Exercise instructions:
Repeat each entry word for word; the images are not part of the copy.

[[ Data for this task open ]]

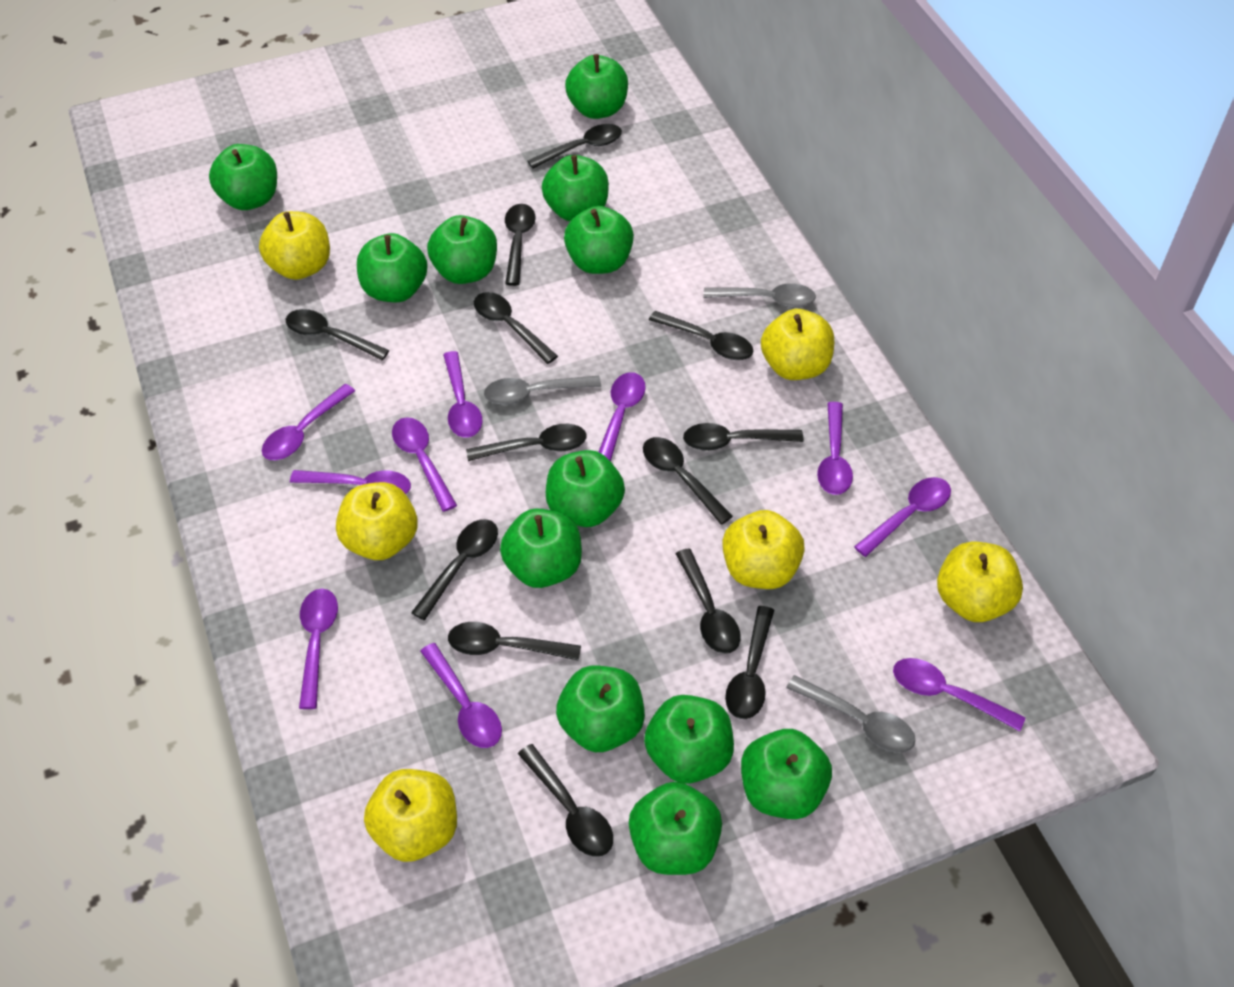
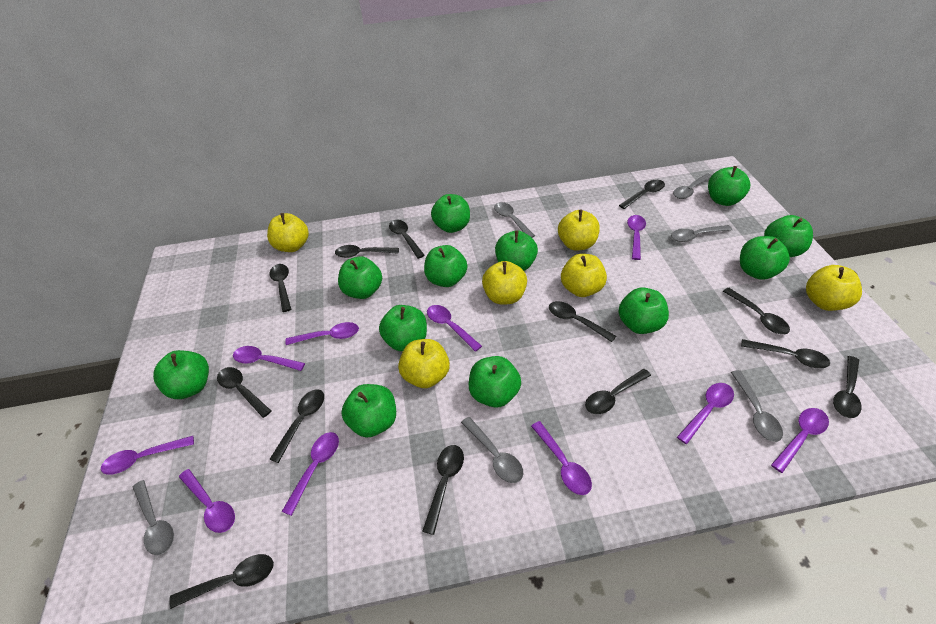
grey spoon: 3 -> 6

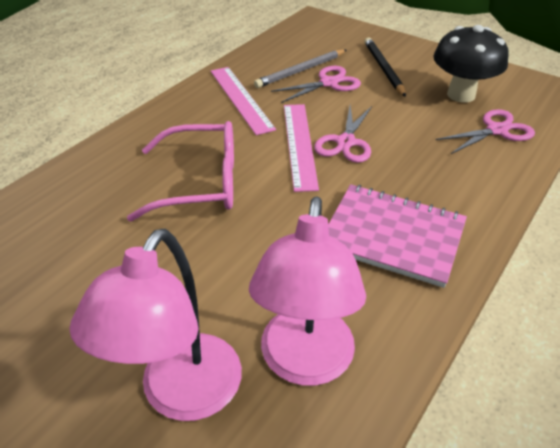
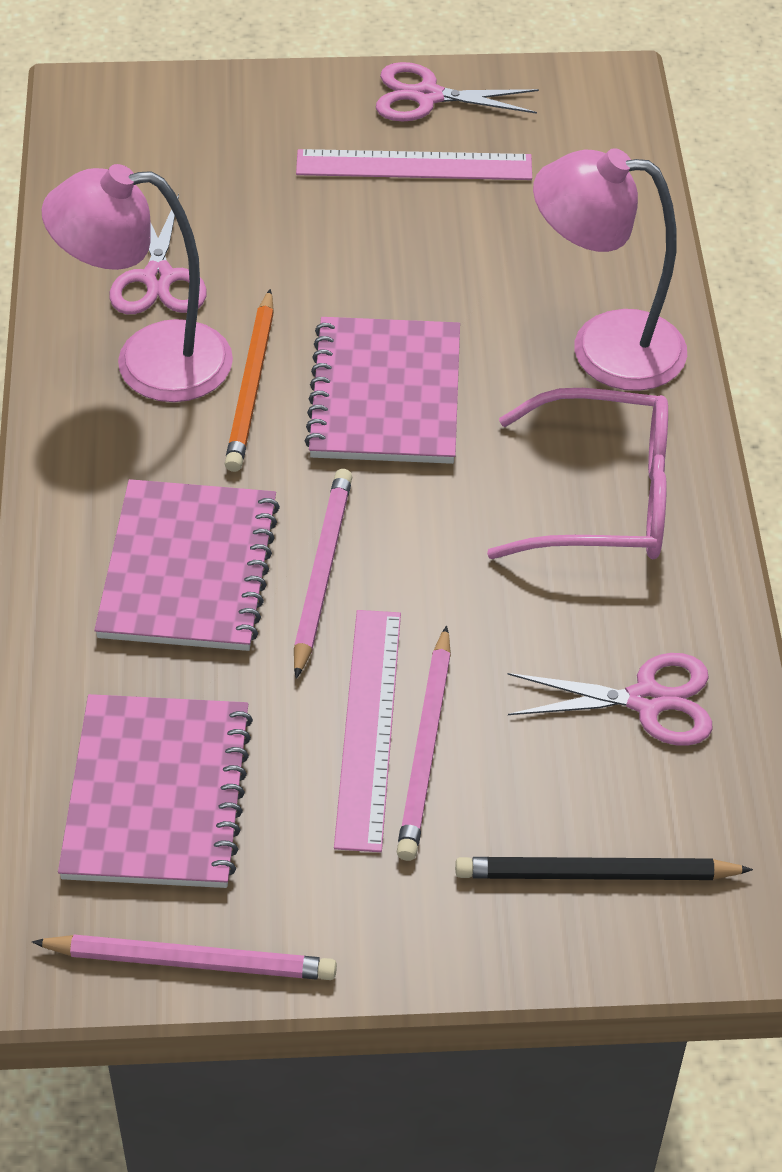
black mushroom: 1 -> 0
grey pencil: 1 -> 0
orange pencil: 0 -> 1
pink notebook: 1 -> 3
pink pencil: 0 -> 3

[[ Data for this task closed ]]

Result below:
grey spoon: 3 -> 6

black mushroom: 1 -> 0
grey pencil: 1 -> 0
orange pencil: 0 -> 1
pink notebook: 1 -> 3
pink pencil: 0 -> 3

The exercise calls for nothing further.